= What this task involves =
Looking at the listing below, retype exactly the lines starting at the one containing "TP201: none -> test point (NET14)" and ending at the one containing "U2: NAND 74HC00", both included, and nothing else.

*** Records for this task ***

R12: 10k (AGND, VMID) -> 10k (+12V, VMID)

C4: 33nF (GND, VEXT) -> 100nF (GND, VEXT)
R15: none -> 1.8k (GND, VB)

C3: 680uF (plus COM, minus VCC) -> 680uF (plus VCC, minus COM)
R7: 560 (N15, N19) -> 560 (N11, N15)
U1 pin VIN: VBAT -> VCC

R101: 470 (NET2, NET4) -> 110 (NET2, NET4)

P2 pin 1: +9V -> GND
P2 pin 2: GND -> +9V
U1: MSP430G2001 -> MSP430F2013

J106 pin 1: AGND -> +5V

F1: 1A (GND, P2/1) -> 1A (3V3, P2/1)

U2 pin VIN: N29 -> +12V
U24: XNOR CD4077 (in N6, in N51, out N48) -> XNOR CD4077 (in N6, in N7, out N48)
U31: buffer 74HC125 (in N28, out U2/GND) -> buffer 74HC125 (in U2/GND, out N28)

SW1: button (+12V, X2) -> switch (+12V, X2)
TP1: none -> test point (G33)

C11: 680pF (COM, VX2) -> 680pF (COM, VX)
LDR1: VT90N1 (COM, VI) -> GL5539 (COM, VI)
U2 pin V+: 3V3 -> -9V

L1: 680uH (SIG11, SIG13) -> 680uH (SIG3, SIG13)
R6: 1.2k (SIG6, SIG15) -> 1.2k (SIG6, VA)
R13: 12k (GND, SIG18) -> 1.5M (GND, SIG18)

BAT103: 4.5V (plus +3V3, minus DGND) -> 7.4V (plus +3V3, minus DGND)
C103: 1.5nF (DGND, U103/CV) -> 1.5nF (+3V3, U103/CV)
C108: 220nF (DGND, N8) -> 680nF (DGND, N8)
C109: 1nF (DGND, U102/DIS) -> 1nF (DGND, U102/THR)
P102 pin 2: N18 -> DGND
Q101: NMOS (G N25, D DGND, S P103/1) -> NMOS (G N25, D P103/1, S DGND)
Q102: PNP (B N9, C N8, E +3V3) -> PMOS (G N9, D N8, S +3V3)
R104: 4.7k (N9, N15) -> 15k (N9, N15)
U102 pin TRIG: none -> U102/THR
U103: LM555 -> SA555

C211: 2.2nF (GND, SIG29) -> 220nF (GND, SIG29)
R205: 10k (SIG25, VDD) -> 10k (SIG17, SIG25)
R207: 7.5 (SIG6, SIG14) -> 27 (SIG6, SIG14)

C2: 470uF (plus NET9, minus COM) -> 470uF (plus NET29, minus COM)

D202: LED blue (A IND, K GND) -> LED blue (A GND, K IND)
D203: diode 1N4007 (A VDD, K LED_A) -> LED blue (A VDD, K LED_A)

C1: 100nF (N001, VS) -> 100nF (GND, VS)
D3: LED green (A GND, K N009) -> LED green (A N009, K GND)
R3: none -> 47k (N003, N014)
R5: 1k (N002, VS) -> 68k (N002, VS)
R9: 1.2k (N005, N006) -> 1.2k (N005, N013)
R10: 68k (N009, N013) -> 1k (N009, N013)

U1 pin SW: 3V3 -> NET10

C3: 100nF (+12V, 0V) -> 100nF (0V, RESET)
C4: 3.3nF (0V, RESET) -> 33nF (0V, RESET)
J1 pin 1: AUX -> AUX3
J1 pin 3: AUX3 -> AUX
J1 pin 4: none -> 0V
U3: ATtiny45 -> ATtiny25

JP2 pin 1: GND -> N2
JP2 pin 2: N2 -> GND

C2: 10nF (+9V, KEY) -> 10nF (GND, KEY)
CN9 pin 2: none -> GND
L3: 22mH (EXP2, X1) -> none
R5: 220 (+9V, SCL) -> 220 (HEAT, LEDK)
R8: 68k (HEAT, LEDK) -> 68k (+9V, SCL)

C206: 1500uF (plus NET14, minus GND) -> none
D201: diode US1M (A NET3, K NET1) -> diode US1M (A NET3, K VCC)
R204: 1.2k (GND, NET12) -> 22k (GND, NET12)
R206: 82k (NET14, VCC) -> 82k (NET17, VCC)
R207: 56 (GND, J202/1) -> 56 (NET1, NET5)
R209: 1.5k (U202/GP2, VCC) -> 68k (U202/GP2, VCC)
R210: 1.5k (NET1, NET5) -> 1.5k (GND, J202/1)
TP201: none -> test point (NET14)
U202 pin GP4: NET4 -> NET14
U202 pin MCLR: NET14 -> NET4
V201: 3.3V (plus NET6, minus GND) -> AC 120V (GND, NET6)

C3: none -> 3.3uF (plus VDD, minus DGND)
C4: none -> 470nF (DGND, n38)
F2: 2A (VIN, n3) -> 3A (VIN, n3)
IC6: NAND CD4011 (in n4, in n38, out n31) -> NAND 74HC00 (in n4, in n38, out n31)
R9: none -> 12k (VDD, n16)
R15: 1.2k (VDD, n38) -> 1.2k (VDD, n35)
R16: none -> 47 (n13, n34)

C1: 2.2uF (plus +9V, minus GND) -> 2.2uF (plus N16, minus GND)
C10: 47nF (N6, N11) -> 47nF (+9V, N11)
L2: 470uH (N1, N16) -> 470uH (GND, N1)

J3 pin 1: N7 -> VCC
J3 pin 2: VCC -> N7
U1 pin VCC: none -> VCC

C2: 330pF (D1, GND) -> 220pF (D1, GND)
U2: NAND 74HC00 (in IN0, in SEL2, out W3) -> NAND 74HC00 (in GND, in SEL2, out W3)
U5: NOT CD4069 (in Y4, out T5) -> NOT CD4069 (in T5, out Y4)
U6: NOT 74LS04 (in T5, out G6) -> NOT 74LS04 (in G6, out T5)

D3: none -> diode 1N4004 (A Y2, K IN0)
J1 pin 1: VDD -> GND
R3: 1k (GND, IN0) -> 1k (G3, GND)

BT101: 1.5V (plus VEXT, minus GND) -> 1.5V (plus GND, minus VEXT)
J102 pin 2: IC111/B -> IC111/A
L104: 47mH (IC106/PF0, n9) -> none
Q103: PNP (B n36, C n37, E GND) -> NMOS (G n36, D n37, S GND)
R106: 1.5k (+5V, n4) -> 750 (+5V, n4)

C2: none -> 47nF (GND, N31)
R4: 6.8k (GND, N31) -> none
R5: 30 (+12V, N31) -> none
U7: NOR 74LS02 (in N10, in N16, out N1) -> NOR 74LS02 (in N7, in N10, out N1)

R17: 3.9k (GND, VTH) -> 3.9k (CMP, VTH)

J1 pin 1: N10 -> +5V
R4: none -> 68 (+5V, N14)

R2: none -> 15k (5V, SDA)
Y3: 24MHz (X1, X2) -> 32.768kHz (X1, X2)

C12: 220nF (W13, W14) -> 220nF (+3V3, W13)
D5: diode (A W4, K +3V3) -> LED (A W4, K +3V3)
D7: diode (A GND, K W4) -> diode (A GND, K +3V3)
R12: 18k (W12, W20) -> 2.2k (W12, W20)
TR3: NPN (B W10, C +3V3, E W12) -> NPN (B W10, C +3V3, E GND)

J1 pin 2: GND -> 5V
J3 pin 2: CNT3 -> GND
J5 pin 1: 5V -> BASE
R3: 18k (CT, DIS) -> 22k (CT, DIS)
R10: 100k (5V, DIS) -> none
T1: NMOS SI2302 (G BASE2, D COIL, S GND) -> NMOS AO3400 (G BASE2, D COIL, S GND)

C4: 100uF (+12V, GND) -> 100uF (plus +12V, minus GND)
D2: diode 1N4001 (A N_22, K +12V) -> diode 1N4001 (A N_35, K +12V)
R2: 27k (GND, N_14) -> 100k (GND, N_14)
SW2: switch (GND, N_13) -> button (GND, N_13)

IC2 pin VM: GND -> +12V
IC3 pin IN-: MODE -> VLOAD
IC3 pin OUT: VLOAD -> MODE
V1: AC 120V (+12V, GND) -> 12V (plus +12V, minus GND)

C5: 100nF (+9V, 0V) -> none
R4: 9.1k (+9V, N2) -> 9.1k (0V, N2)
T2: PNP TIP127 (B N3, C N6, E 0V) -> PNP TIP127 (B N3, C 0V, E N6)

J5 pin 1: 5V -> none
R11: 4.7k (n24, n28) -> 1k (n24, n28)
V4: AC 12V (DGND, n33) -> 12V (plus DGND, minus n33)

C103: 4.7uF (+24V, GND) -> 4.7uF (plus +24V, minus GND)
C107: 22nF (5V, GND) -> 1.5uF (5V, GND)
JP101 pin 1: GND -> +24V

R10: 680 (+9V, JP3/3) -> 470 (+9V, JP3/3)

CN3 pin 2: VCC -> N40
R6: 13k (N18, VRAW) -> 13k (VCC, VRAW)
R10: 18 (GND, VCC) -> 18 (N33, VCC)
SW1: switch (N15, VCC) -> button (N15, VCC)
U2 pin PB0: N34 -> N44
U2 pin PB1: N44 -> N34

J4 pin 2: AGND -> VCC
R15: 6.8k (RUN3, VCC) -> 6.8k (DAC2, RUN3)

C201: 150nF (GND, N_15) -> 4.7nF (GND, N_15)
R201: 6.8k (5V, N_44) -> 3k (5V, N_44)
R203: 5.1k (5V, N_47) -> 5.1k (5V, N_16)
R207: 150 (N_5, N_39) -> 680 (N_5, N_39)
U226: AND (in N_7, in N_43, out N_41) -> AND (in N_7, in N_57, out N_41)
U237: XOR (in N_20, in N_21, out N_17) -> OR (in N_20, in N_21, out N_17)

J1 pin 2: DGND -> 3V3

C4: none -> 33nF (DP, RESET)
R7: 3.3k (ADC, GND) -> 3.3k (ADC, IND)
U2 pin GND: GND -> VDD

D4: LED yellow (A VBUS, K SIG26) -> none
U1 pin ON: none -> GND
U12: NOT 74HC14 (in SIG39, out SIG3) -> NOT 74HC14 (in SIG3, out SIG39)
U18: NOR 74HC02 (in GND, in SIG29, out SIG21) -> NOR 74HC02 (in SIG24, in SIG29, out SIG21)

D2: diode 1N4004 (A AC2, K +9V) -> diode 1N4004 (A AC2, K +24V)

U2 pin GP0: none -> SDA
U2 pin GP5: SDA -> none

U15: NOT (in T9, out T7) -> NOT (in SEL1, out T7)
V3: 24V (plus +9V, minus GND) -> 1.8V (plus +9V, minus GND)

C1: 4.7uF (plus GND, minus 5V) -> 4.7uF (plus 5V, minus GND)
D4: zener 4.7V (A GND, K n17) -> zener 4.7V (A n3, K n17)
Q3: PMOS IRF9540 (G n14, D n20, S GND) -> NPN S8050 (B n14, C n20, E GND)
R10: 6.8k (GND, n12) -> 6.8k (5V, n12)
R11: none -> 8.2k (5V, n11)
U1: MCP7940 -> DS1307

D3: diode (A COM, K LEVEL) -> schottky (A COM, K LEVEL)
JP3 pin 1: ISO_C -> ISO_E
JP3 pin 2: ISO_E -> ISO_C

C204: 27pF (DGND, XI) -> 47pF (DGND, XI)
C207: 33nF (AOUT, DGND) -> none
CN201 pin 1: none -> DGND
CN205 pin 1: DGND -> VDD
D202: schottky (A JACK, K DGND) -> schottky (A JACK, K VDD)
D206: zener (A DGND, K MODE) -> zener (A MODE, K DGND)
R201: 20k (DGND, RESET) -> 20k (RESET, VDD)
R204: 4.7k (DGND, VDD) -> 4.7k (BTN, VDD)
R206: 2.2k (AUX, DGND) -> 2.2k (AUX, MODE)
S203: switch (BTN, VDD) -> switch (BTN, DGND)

*** End of Records for this task ***

= Answer section =
TP201: none -> test point (NET14)
U202 pin GP4: NET4 -> NET14
U202 pin MCLR: NET14 -> NET4
V201: 3.3V (plus NET6, minus GND) -> AC 120V (GND, NET6)

C3: none -> 3.3uF (plus VDD, minus DGND)
C4: none -> 470nF (DGND, n38)
F2: 2A (VIN, n3) -> 3A (VIN, n3)
IC6: NAND CD4011 (in n4, in n38, out n31) -> NAND 74HC00 (in n4, in n38, out n31)
R9: none -> 12k (VDD, n16)
R15: 1.2k (VDD, n38) -> 1.2k (VDD, n35)
R16: none -> 47 (n13, n34)

C1: 2.2uF (plus +9V, minus GND) -> 2.2uF (plus N16, minus GND)
C10: 47nF (N6, N11) -> 47nF (+9V, N11)
L2: 470uH (N1, N16) -> 470uH (GND, N1)

J3 pin 1: N7 -> VCC
J3 pin 2: VCC -> N7
U1 pin VCC: none -> VCC

C2: 330pF (D1, GND) -> 220pF (D1, GND)
U2: NAND 74HC00 (in IN0, in SEL2, out W3) -> NAND 74HC00 (in GND, in SEL2, out W3)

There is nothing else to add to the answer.